EXERCISE PROMPT
Each entry should be copied as it stands, leaving the pictures behind.

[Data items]
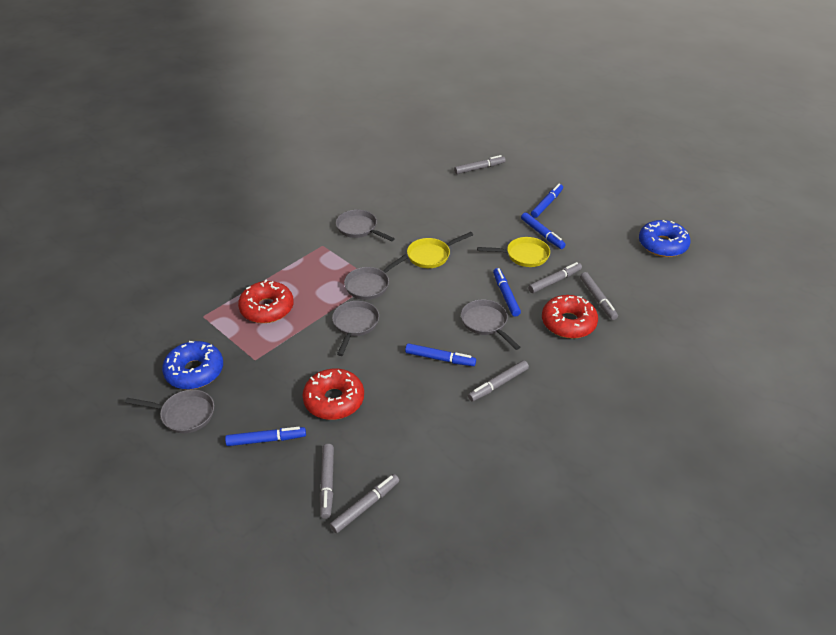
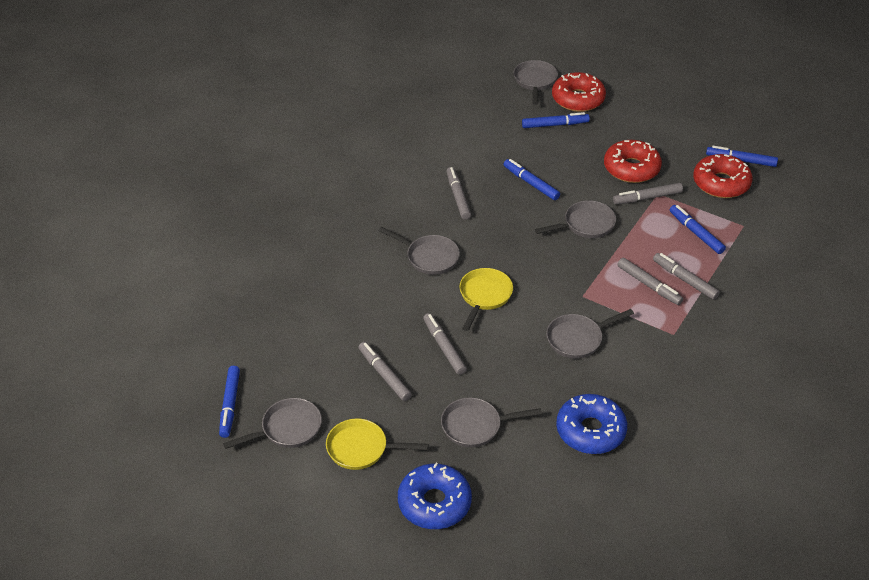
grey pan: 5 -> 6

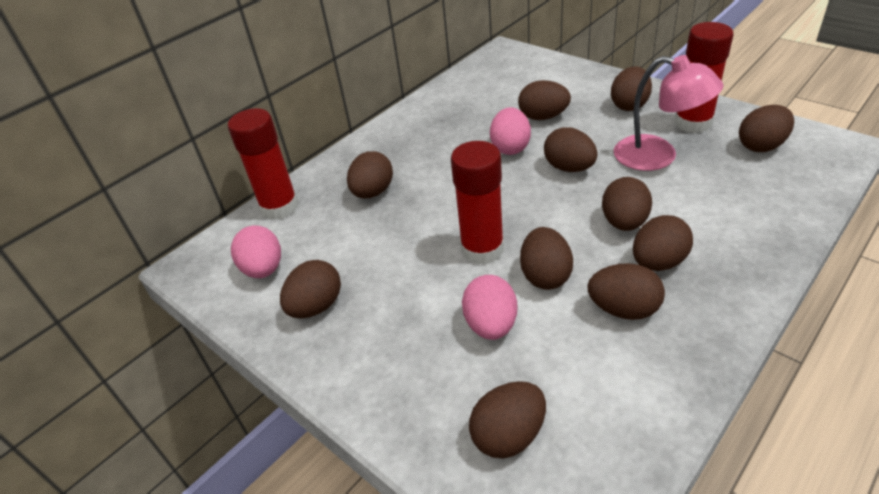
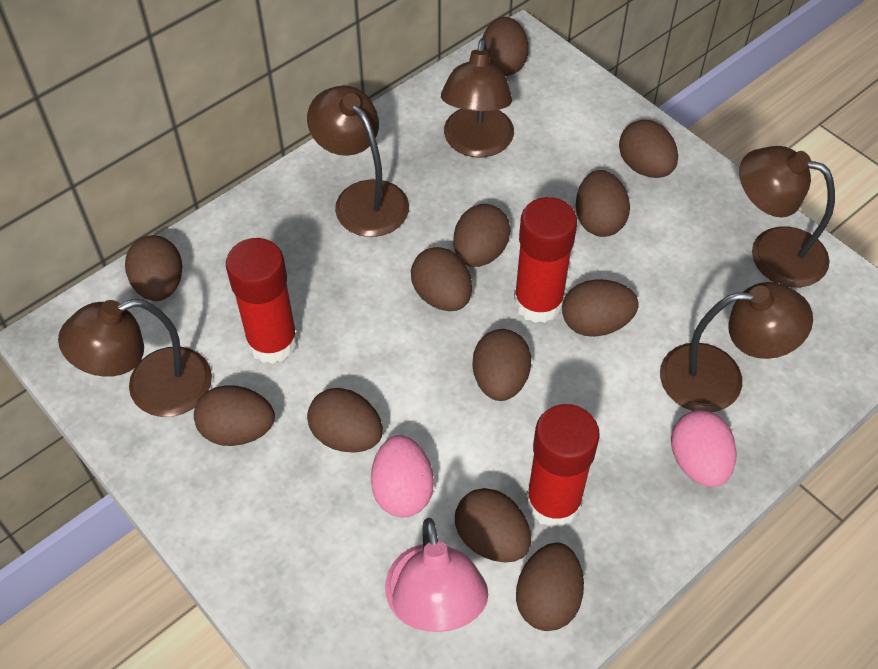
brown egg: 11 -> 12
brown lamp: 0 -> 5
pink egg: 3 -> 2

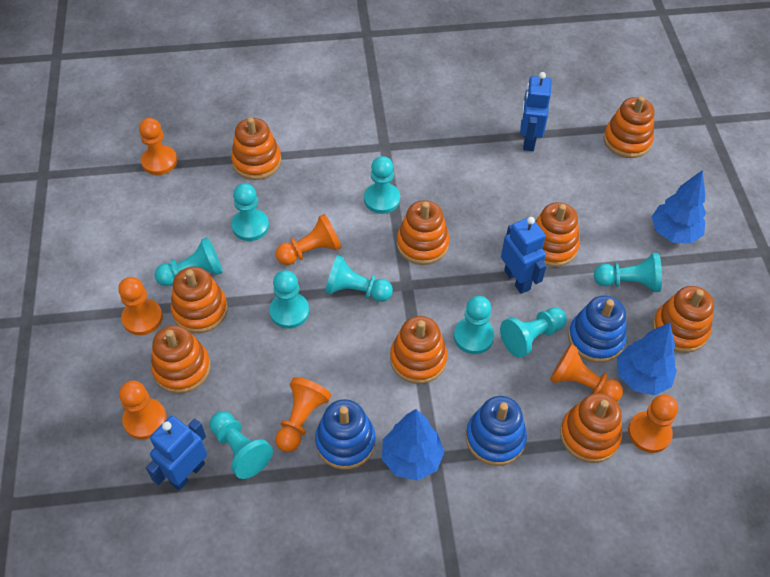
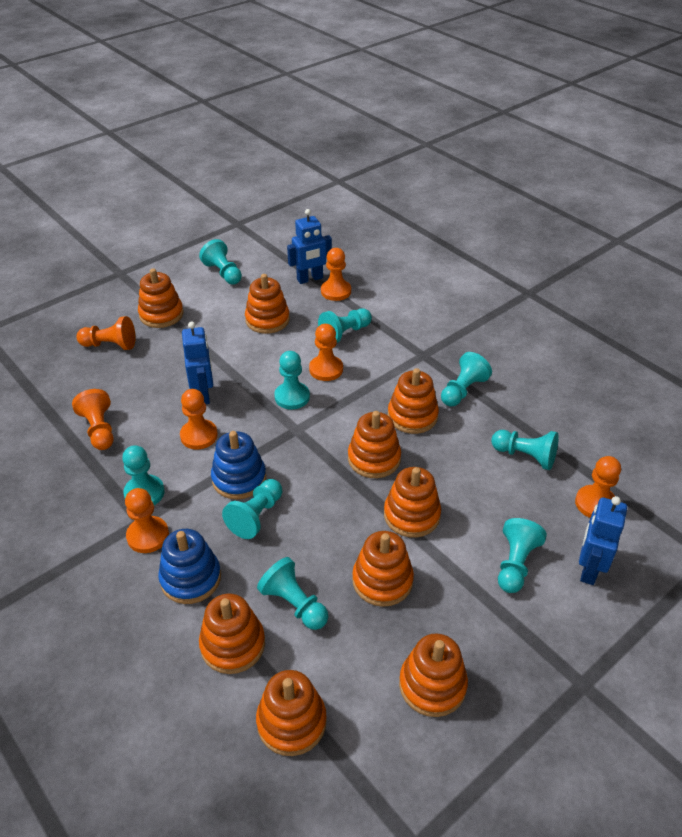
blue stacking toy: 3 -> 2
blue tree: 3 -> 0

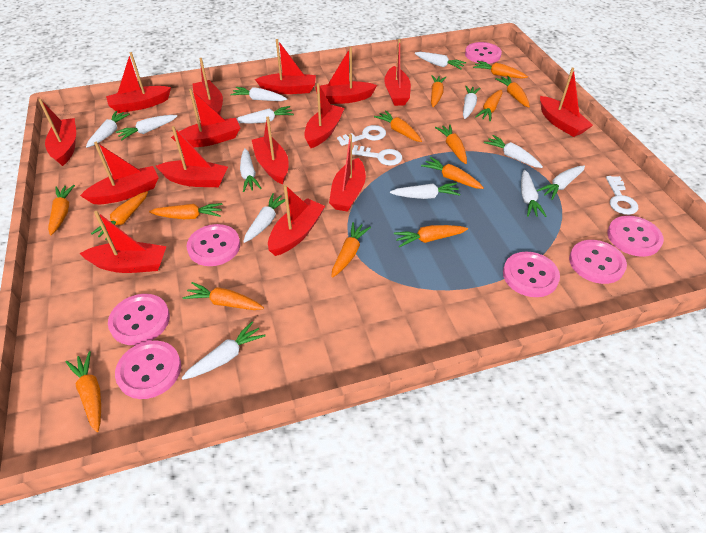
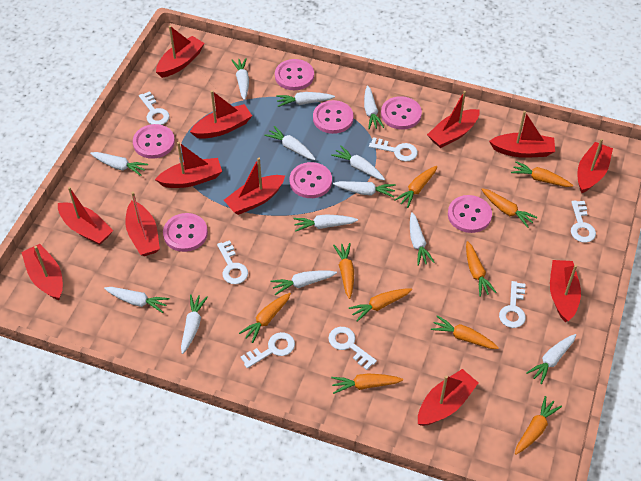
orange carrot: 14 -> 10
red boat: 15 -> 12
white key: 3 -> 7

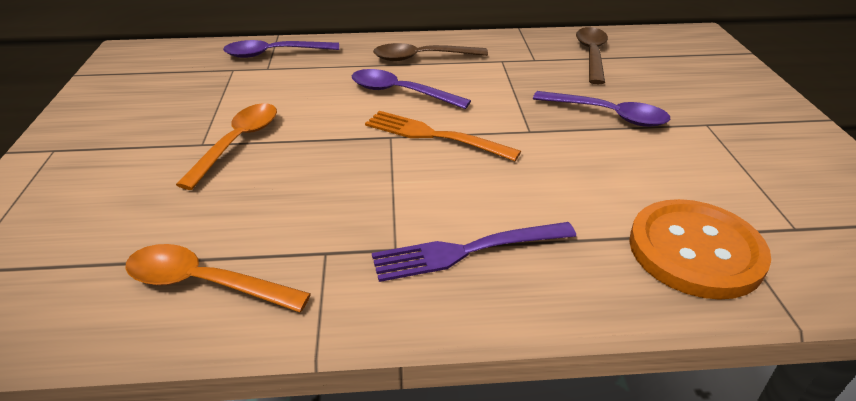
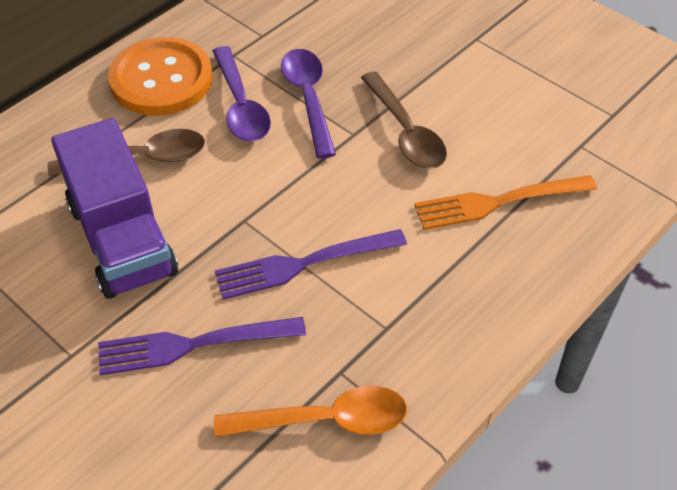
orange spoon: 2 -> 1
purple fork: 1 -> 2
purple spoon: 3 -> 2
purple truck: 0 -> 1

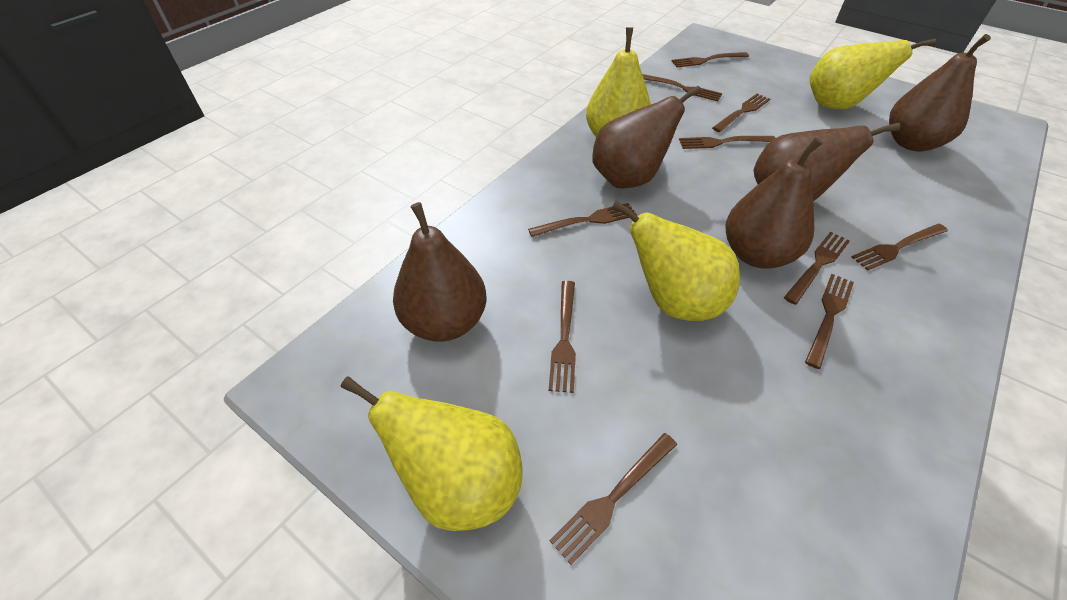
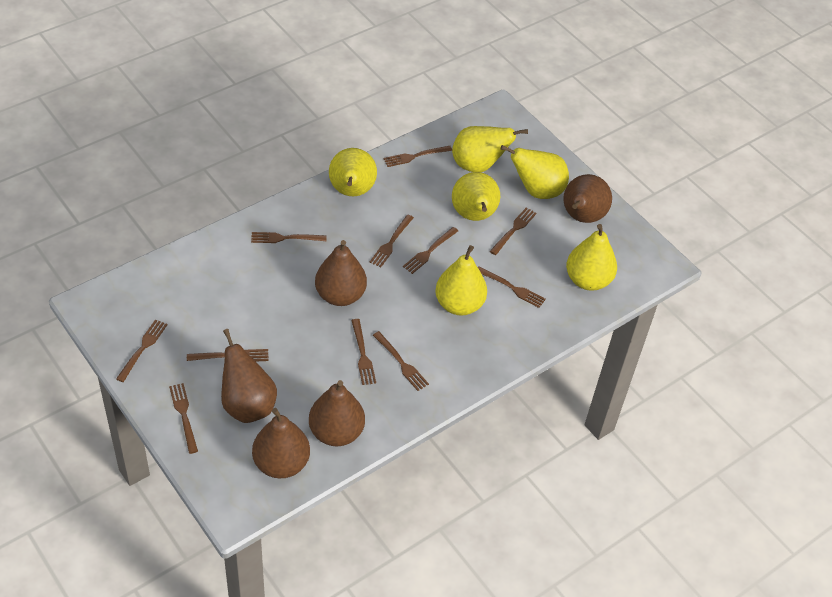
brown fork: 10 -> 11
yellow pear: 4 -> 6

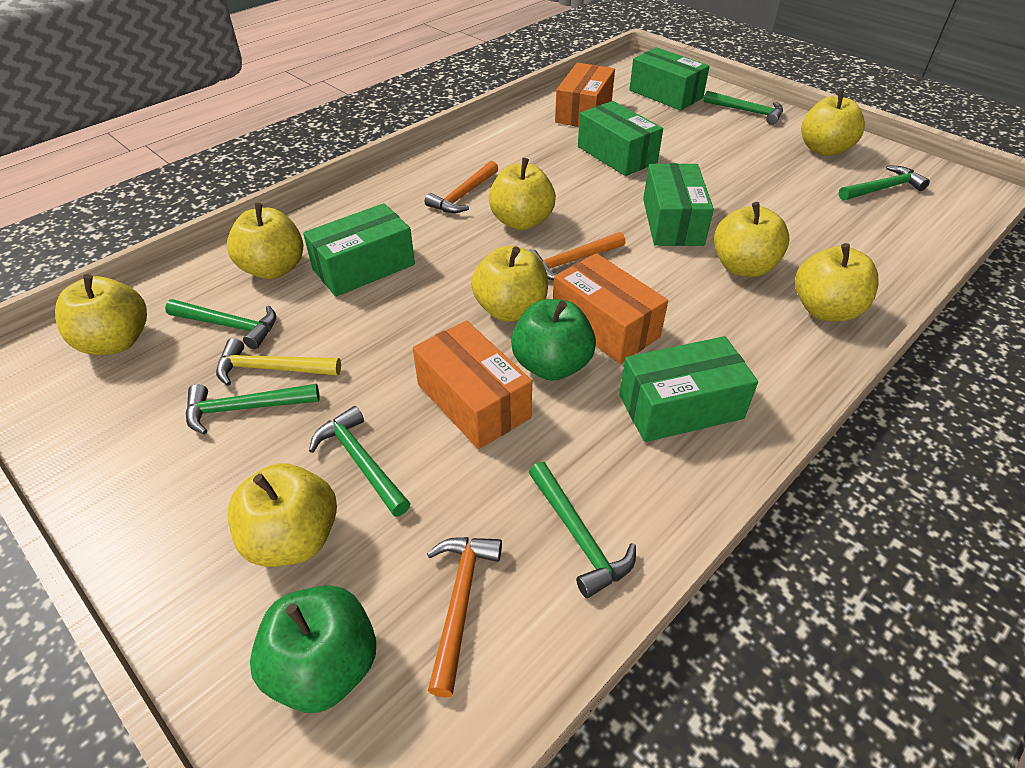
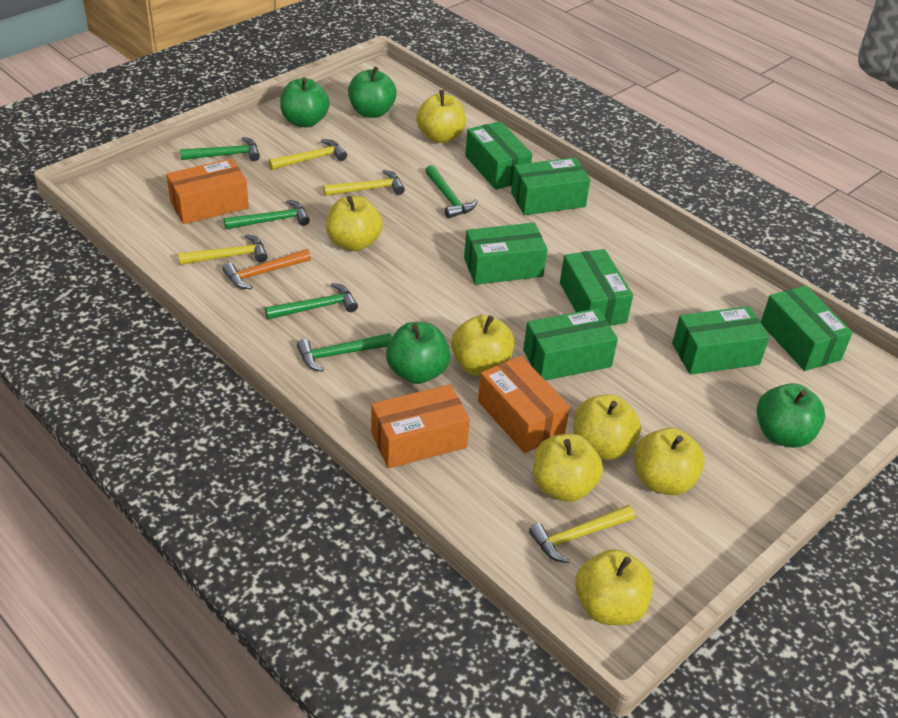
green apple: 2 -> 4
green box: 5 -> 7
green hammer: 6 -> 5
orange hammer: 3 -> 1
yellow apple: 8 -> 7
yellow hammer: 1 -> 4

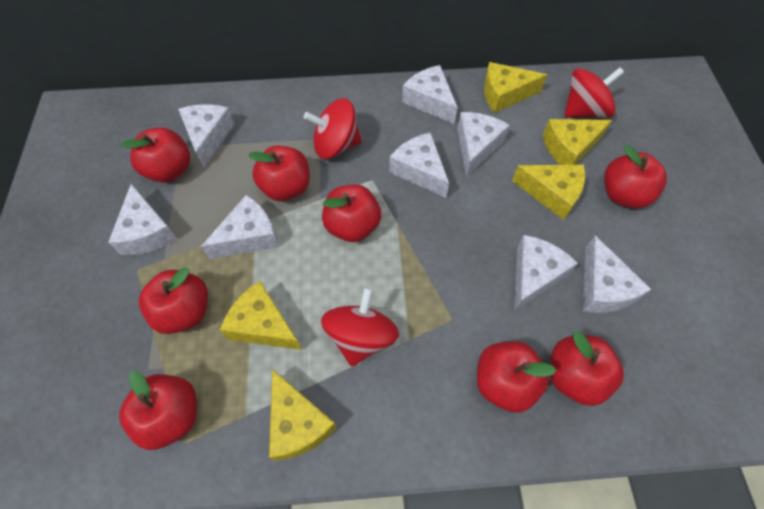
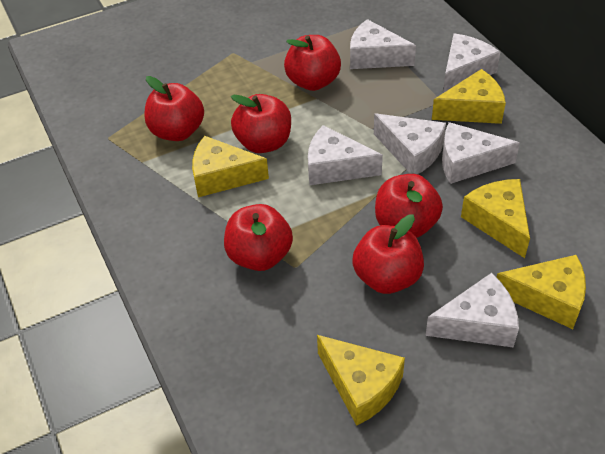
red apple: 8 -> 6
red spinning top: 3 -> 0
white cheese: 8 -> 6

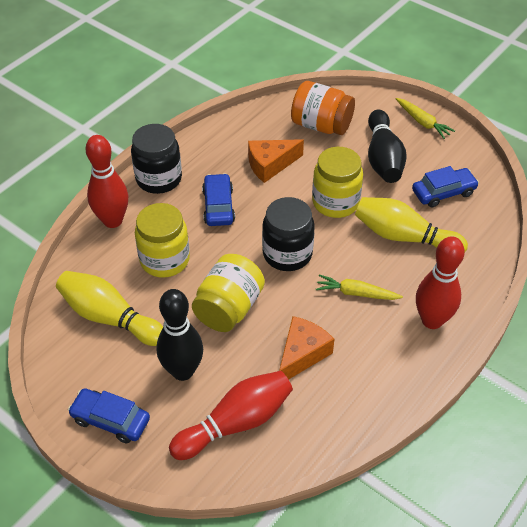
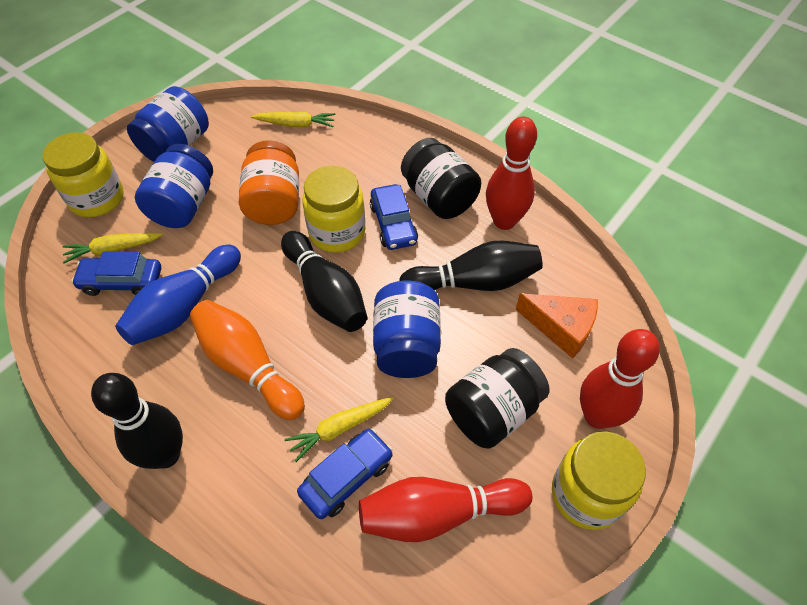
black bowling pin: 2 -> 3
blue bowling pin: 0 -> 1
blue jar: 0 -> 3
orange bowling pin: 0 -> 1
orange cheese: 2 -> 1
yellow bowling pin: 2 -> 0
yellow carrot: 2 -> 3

THE COMPLETED TASK
grey pan: 5 -> 6

brown egg: 11 -> 12
brown lamp: 0 -> 5
pink egg: 3 -> 2

blue stacking toy: 3 -> 2
blue tree: 3 -> 0

orange carrot: 14 -> 10
red boat: 15 -> 12
white key: 3 -> 7

orange spoon: 2 -> 1
purple fork: 1 -> 2
purple spoon: 3 -> 2
purple truck: 0 -> 1

brown fork: 10 -> 11
yellow pear: 4 -> 6

green apple: 2 -> 4
green box: 5 -> 7
green hammer: 6 -> 5
orange hammer: 3 -> 1
yellow apple: 8 -> 7
yellow hammer: 1 -> 4

red apple: 8 -> 6
red spinning top: 3 -> 0
white cheese: 8 -> 6

black bowling pin: 2 -> 3
blue bowling pin: 0 -> 1
blue jar: 0 -> 3
orange bowling pin: 0 -> 1
orange cheese: 2 -> 1
yellow bowling pin: 2 -> 0
yellow carrot: 2 -> 3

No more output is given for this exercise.